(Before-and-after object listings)
──────────
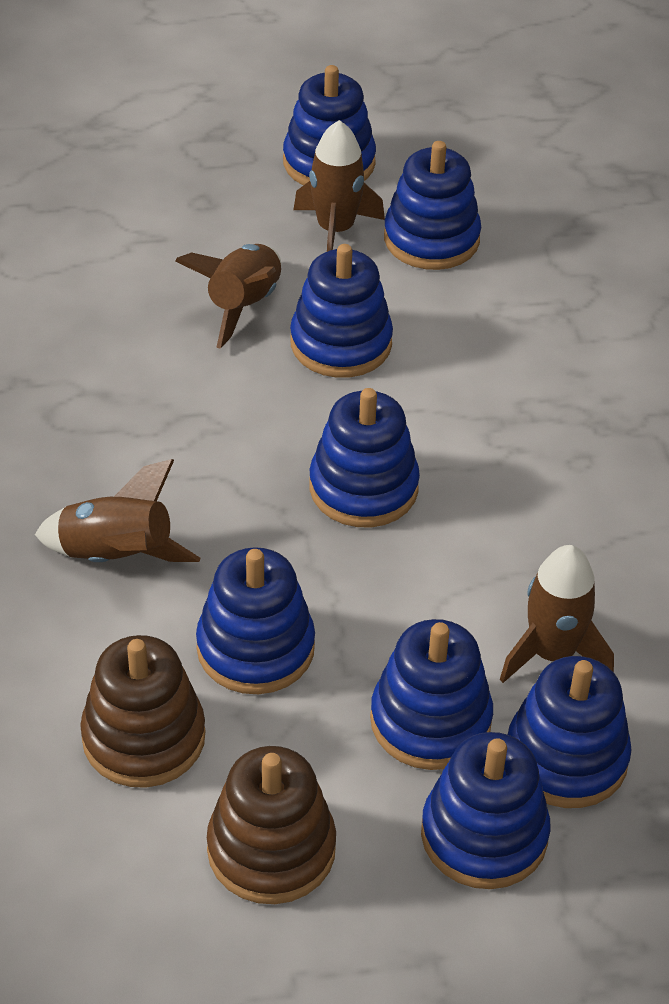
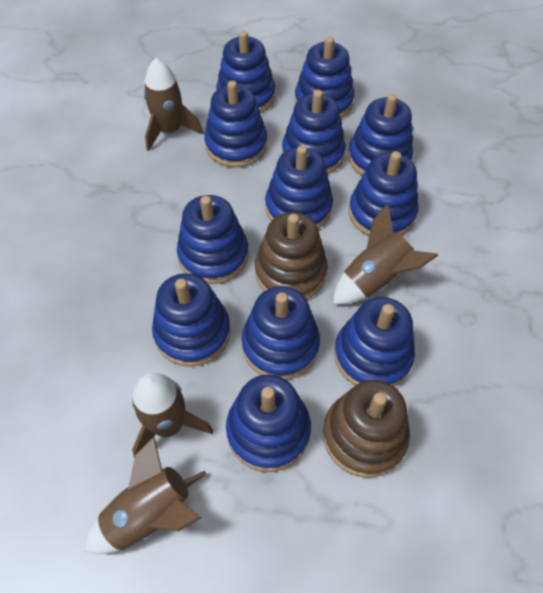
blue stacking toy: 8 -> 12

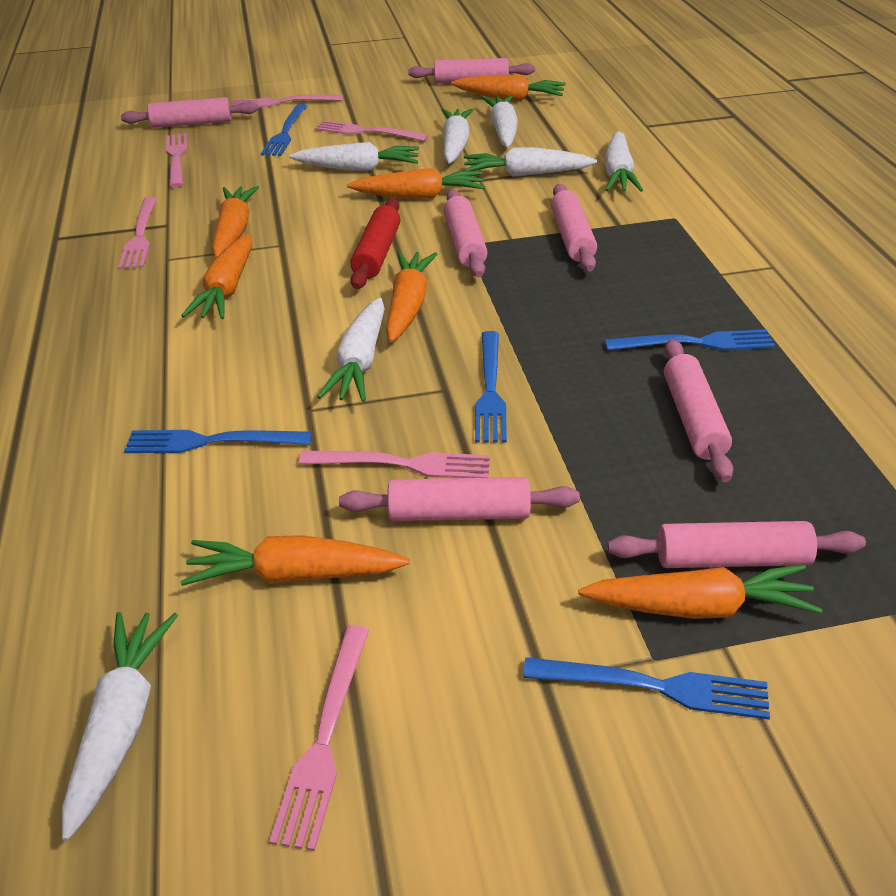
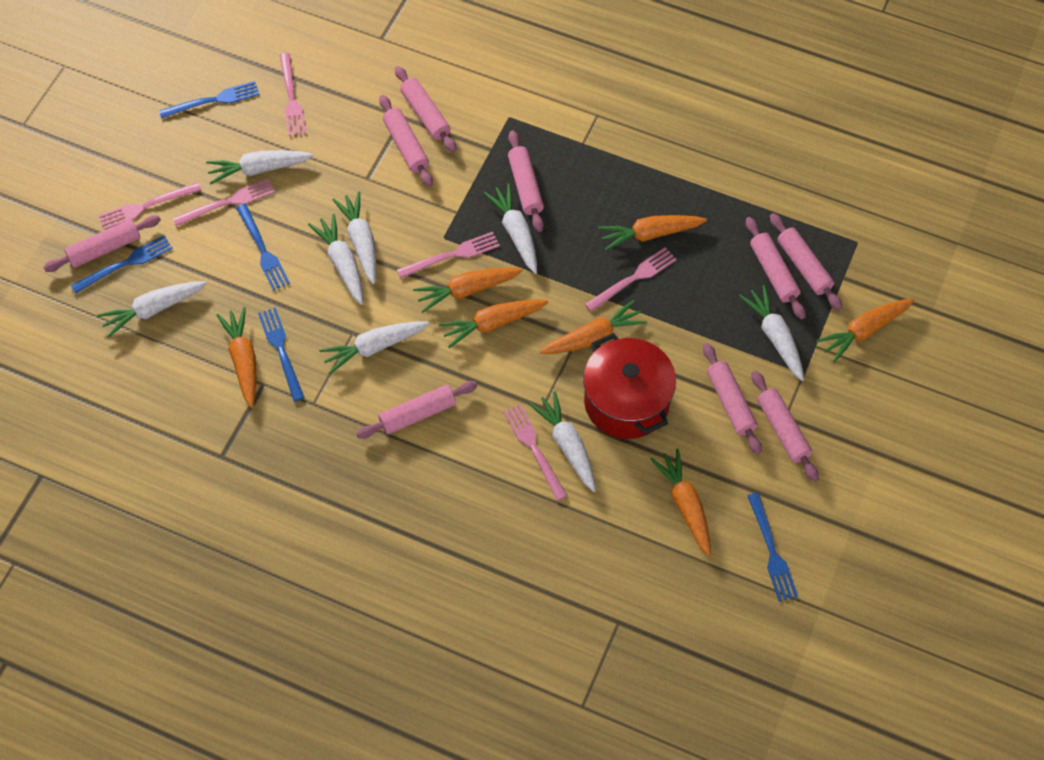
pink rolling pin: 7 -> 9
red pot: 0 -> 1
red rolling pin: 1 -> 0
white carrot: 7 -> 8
──────────
Return every record exactly, minus the pictures.

blue stacking toy: 8 -> 12

pink rolling pin: 7 -> 9
red pot: 0 -> 1
red rolling pin: 1 -> 0
white carrot: 7 -> 8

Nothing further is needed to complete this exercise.